> Exercise instructions: Repeat only the lines below from the one that contains "(313, 485) = (416, 126): black" through the final line, exactly. Omit pictures.

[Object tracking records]
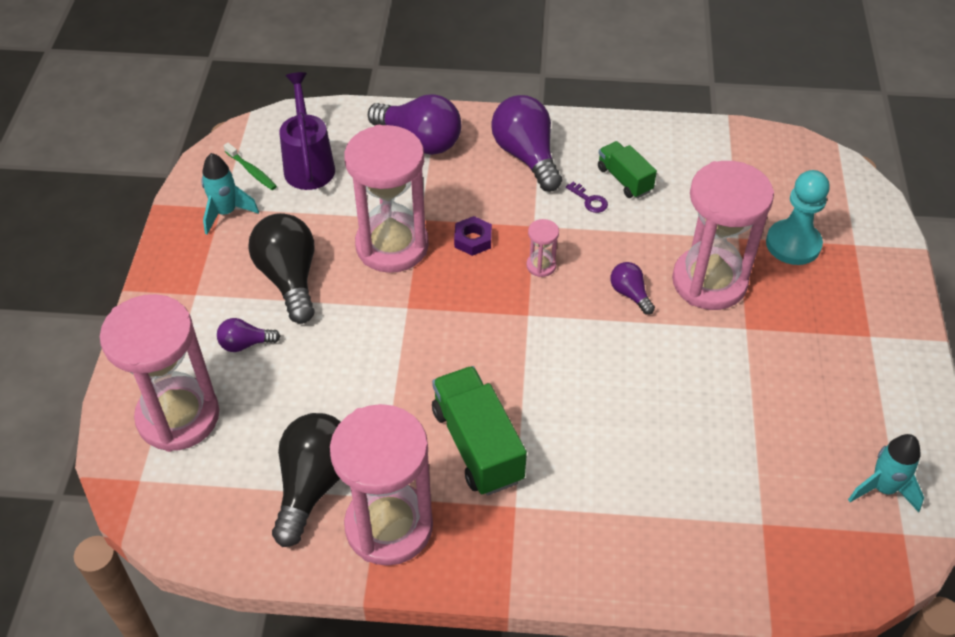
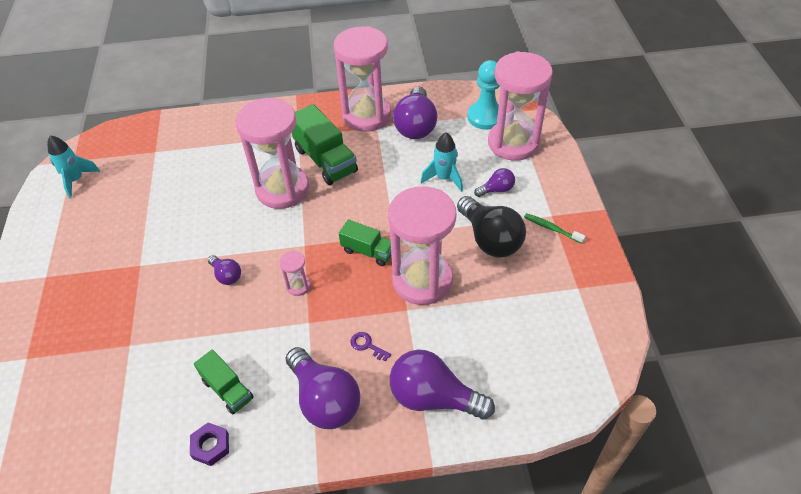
camera: 170 degrees right, 0 degrees up
(226, 213) = (570, 284): turquoise rocket -> turquoise rocket (444, 178)
(251, 171) = (574, 329): green toothbrush -> green toothbrush (551, 228)
(308, 164) = (527, 347): purple watering can -> none
(313, 485) = (416, 126): black light bulb -> purple light bulb
(447, 291) = (368, 251): none -> green truck
(473, 240) = (358, 298): purple nut -> purple nut (211, 446)
(589, 200) = (260, 358): purple key -> purple key (367, 345)
(709, 282) = (162, 298): pink hourglass -> pink hourglass (282, 189)
(793, 244) = (82, 347): turquoise pawn -> turquoise pawn (485, 117)

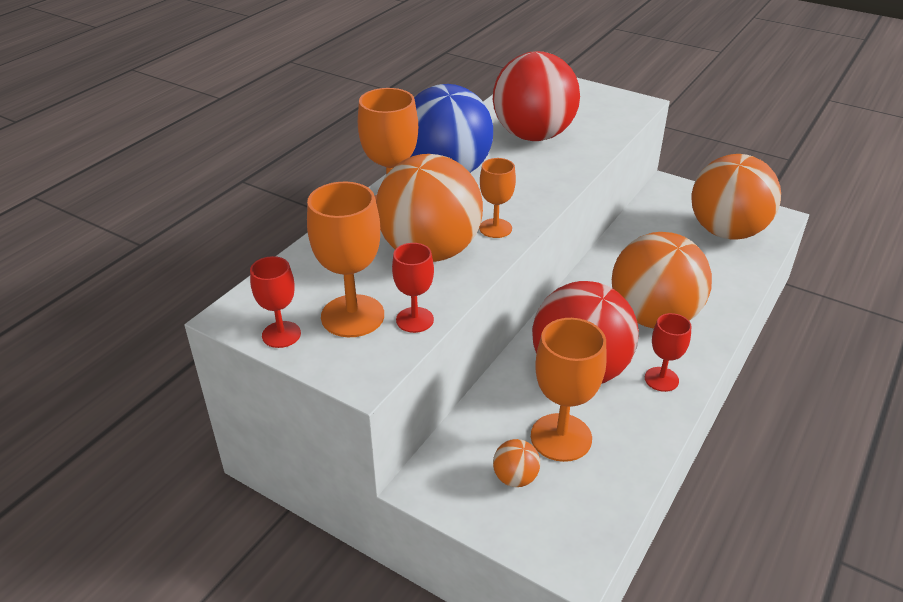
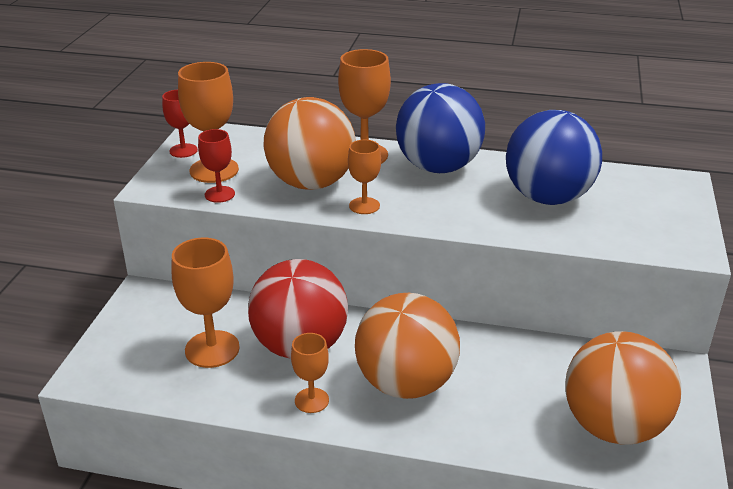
camera: 70 degrees right, 5 degrees down
(515, 478) = (160, 333): orange ball -> none
(533, 136) = (547, 198): red ball -> blue ball
(661, 379) = (311, 400): red goblet -> orange goblet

> Task solution:
(313, 485) = (416, 126): black light bulb -> purple light bulb
(447, 291) = (368, 251): none -> green truck
(473, 240) = (358, 298): purple nut -> purple nut (211, 446)
(589, 200) = (260, 358): purple key -> purple key (367, 345)
(709, 282) = (162, 298): pink hourglass -> pink hourglass (282, 189)
(793, 244) = (82, 347): turquoise pawn -> turquoise pawn (485, 117)

camera: 70 degrees right, 5 degrees down
(515, 478) = (160, 333): orange ball -> none
(533, 136) = (547, 198): red ball -> blue ball
(661, 379) = (311, 400): red goblet -> orange goblet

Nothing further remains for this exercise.